*Short problem*: Copy the stretch of the material from its first line through the line containing "Mendoza: 1:57 -> 7:57", reproducing each line unchanged.

*Records supplied*:

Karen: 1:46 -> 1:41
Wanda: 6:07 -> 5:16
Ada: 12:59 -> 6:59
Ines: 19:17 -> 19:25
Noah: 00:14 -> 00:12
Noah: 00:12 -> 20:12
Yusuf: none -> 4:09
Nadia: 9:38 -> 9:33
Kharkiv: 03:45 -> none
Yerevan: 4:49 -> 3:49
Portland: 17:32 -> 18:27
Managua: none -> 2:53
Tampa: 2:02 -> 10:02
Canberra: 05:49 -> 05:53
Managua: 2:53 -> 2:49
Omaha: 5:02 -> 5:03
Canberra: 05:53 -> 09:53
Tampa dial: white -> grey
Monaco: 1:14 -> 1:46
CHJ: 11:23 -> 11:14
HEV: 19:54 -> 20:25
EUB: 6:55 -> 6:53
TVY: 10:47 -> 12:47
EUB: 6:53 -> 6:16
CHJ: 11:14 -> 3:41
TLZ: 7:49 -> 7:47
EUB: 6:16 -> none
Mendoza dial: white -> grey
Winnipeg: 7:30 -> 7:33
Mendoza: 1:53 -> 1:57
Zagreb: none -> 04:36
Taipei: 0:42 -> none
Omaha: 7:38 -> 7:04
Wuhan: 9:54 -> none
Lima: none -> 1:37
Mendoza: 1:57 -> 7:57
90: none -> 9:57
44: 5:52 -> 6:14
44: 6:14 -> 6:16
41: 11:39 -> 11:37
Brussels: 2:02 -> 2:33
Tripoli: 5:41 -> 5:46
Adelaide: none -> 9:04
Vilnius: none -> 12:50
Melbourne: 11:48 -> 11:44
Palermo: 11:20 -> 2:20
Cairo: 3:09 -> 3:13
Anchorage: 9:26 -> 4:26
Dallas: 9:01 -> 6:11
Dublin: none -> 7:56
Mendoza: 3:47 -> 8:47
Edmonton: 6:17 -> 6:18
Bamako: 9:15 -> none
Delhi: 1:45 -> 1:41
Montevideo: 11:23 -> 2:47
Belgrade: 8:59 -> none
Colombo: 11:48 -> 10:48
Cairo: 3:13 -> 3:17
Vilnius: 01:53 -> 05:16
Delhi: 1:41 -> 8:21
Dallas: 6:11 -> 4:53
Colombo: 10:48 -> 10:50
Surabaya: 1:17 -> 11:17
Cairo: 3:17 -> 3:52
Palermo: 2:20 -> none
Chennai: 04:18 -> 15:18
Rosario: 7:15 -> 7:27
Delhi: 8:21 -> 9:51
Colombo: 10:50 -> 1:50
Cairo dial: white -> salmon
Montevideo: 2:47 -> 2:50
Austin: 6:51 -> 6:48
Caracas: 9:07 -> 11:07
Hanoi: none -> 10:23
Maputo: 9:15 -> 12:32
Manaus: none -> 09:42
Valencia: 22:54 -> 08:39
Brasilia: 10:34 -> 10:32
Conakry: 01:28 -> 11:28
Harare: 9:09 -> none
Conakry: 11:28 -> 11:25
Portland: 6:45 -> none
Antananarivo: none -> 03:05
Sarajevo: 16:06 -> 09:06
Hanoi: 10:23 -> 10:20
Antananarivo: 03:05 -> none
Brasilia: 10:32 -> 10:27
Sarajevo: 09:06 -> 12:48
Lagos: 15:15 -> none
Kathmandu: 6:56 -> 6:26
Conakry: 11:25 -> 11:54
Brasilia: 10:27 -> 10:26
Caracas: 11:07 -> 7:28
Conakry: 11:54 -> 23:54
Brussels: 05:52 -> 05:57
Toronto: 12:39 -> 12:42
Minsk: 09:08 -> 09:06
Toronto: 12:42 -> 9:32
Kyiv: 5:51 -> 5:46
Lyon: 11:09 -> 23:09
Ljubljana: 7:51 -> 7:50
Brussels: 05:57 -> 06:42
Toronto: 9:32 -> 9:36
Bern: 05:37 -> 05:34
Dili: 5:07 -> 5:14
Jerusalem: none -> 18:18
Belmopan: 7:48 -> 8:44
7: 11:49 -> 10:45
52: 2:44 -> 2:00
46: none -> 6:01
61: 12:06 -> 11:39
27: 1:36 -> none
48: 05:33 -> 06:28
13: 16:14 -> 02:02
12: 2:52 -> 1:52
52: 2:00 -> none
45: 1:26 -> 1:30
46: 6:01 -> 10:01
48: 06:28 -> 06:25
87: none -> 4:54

*Correct output*:
Karen: 1:46 -> 1:41
Wanda: 6:07 -> 5:16
Ada: 12:59 -> 6:59
Ines: 19:17 -> 19:25
Noah: 00:14 -> 00:12
Noah: 00:12 -> 20:12
Yusuf: none -> 4:09
Nadia: 9:38 -> 9:33
Kharkiv: 03:45 -> none
Yerevan: 4:49 -> 3:49
Portland: 17:32 -> 18:27
Managua: none -> 2:53
Tampa: 2:02 -> 10:02
Canberra: 05:49 -> 05:53
Managua: 2:53 -> 2:49
Omaha: 5:02 -> 5:03
Canberra: 05:53 -> 09:53
Tampa dial: white -> grey
Monaco: 1:14 -> 1:46
CHJ: 11:23 -> 11:14
HEV: 19:54 -> 20:25
EUB: 6:55 -> 6:53
TVY: 10:47 -> 12:47
EUB: 6:53 -> 6:16
CHJ: 11:14 -> 3:41
TLZ: 7:49 -> 7:47
EUB: 6:16 -> none
Mendoza dial: white -> grey
Winnipeg: 7:30 -> 7:33
Mendoza: 1:53 -> 1:57
Zagreb: none -> 04:36
Taipei: 0:42 -> none
Omaha: 7:38 -> 7:04
Wuhan: 9:54 -> none
Lima: none -> 1:37
Mendoza: 1:57 -> 7:57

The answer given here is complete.